** Entries supplied follows **
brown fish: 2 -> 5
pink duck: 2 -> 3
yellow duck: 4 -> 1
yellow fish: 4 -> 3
** End of Entries supplied **
** Entries supplied follows **
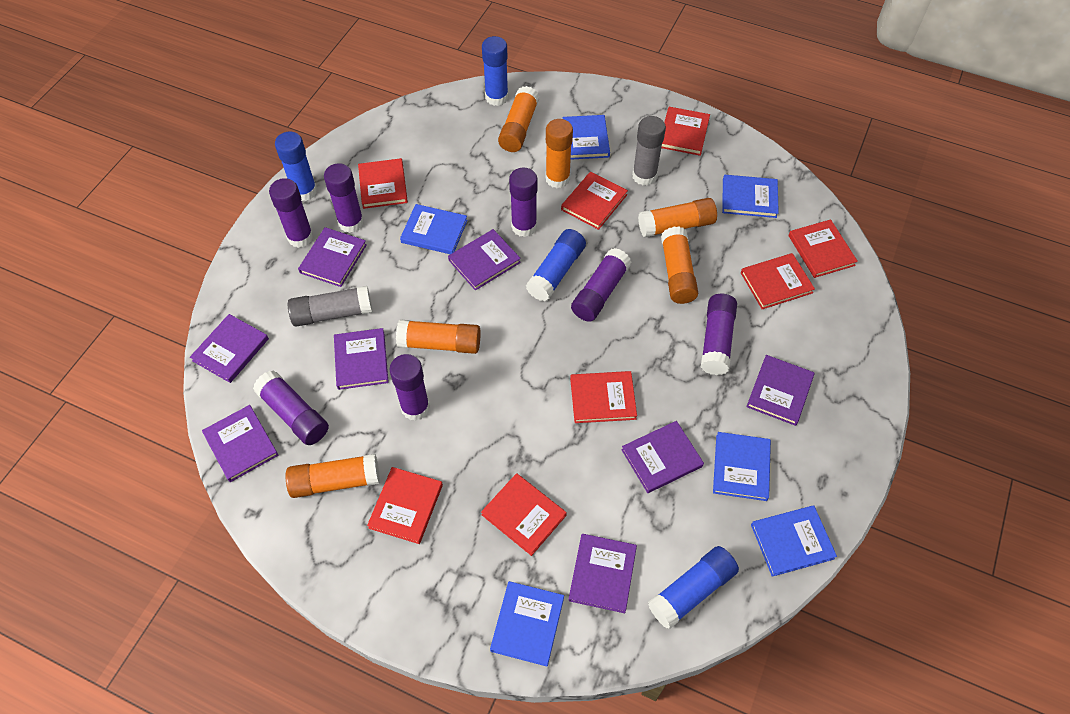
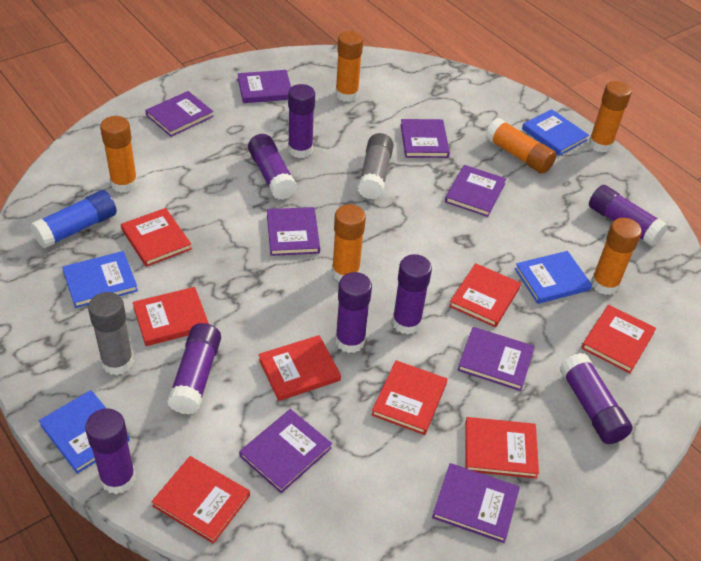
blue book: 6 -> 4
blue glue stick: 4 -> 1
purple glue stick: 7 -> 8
** End of Entries supplied **
> Task instructions: Write down every line of the data above that includes the string "stick".

> Response to this task:
blue glue stick: 4 -> 1
purple glue stick: 7 -> 8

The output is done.